Produce the full set of records below once more, exactly as they stand.
▬▬▬▬▬▬
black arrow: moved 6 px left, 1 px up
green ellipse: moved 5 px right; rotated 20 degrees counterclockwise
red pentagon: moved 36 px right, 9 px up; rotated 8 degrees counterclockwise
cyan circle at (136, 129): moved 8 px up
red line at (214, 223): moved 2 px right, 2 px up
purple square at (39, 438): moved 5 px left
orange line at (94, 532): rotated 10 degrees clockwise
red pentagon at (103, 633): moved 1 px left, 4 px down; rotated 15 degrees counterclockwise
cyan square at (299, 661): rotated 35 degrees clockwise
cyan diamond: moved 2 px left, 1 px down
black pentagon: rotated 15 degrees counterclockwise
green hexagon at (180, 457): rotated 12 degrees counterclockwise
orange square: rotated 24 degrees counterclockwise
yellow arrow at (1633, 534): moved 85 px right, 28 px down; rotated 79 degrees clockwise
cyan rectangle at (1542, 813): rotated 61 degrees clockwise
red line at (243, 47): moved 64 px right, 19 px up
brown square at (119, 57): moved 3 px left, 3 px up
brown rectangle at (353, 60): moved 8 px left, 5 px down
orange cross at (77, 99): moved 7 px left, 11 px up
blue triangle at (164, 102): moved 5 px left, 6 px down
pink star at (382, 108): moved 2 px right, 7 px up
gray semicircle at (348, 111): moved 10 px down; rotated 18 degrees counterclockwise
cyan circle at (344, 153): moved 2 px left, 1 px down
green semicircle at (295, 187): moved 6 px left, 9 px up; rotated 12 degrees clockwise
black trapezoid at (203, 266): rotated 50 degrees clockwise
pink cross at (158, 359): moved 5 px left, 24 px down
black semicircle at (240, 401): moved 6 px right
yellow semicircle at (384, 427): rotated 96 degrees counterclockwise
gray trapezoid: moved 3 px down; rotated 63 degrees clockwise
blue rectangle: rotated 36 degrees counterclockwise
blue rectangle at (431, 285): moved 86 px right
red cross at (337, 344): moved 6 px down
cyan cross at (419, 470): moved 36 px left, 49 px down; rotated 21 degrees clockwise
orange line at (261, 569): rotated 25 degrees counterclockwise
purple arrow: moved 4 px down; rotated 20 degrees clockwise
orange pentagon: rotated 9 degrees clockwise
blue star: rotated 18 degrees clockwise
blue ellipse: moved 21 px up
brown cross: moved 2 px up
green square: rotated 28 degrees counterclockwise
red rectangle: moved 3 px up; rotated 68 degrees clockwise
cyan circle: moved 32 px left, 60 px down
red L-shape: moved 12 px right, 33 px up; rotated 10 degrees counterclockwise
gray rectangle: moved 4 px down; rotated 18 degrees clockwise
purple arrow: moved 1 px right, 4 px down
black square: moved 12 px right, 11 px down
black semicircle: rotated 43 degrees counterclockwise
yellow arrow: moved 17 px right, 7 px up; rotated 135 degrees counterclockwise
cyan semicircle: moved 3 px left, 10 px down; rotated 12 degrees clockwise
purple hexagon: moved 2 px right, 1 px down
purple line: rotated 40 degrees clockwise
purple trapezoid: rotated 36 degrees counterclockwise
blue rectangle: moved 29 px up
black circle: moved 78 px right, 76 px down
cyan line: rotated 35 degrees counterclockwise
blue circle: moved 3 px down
▬▬▬▬▬▬
● **THE COMPLETED TASK**:
black arrow: moved 6 px left, 1 px up
green ellipse: moved 5 px right; rotated 20 degrees counterclockwise
red pentagon: moved 36 px right, 9 px up; rotated 8 degrees counterclockwise
cyan circle at (136, 129): moved 8 px up
red line at (214, 223): moved 2 px right, 2 px up
purple square at (39, 438): moved 5 px left
orange line at (94, 532): rotated 10 degrees clockwise
red pentagon at (103, 633): moved 1 px left, 4 px down; rotated 15 degrees counterclockwise
cyan square at (299, 661): rotated 35 degrees clockwise
cyan diamond: moved 2 px left, 1 px down
black pentagon: rotated 15 degrees counterclockwise
green hexagon at (180, 457): rotated 12 degrees counterclockwise
orange square: rotated 24 degrees counterclockwise
yellow arrow at (1633, 534): moved 85 px right, 28 px down; rotated 79 degrees clockwise
cyan rectangle at (1542, 813): rotated 61 degrees clockwise
red line at (243, 47): moved 64 px right, 19 px up
brown square at (119, 57): moved 3 px left, 3 px up
brown rectangle at (353, 60): moved 8 px left, 5 px down
orange cross at (77, 99): moved 7 px left, 11 px up
blue triangle at (164, 102): moved 5 px left, 6 px down
pink star at (382, 108): moved 2 px right, 7 px up
gray semicircle at (348, 111): moved 10 px down; rotated 18 degrees counterclockwise
cyan circle at (344, 153): moved 2 px left, 1 px down
green semicircle at (295, 187): moved 6 px left, 9 px up; rotated 12 degrees clockwise
black trapezoid at (203, 266): rotated 50 degrees clockwise
pink cross at (158, 359): moved 5 px left, 24 px down
black semicircle at (240, 401): moved 6 px right
yellow semicircle at (384, 427): rotated 96 degrees counterclockwise
gray trapezoid: moved 3 px down; rotated 63 degrees clockwise
blue rectangle: rotated 36 degrees counterclockwise
blue rectangle at (431, 285): moved 86 px right
red cross at (337, 344): moved 6 px down
cyan cross at (419, 470): moved 36 px left, 49 px down; rotated 21 degrees clockwise
orange line at (261, 569): rotated 25 degrees counterclockwise
purple arrow: moved 4 px down; rotated 20 degrees clockwise
orange pentagon: rotated 9 degrees clockwise
blue star: rotated 18 degrees clockwise
blue ellipse: moved 21 px up
brown cross: moved 2 px up
green square: rotated 28 degrees counterclockwise
red rectangle: moved 3 px up; rotated 68 degrees clockwise
cyan circle: moved 32 px left, 60 px down
red L-shape: moved 12 px right, 33 px up; rotated 10 degrees counterclockwise
gray rectangle: moved 4 px down; rotated 18 degrees clockwise
purple arrow: moved 1 px right, 4 px down
black square: moved 12 px right, 11 px down
black semicircle: rotated 43 degrees counterclockwise
yellow arrow: moved 17 px right, 7 px up; rotated 135 degrees counterclockwise
cyan semicircle: moved 3 px left, 10 px down; rotated 12 degrees clockwise
purple hexagon: moved 2 px right, 1 px down
purple line: rotated 40 degrees clockwise
purple trapezoid: rotated 36 degrees counterclockwise
blue rectangle: moved 29 px up
black circle: moved 78 px right, 76 px down
cyan line: rotated 35 degrees counterclockwise
blue circle: moved 3 px down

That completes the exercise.